**PROBLEM DETAILS**.
Below are the records; give the number of their lines that contain the word "diode" and nothing more.

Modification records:
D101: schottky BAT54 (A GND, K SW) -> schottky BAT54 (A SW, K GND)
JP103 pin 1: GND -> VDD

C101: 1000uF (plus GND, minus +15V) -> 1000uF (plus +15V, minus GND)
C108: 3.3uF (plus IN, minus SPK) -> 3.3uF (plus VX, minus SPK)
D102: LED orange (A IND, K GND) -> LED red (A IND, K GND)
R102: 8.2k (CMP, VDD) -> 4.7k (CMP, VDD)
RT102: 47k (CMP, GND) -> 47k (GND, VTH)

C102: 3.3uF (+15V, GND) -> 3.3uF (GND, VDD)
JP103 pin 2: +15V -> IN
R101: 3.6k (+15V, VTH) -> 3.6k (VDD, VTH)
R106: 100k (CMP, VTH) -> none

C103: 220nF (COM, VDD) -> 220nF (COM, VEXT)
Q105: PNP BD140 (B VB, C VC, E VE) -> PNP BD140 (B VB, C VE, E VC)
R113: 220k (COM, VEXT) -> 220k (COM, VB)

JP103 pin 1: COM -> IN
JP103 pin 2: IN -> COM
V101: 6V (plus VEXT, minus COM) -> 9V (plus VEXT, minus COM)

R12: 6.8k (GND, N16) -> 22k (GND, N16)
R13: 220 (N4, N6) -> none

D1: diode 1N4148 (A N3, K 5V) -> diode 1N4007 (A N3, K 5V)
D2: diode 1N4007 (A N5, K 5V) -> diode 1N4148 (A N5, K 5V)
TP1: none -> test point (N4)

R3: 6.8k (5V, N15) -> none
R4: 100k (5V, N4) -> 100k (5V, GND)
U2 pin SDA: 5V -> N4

**RESPONSE FOR THIS EXERCISE**.
2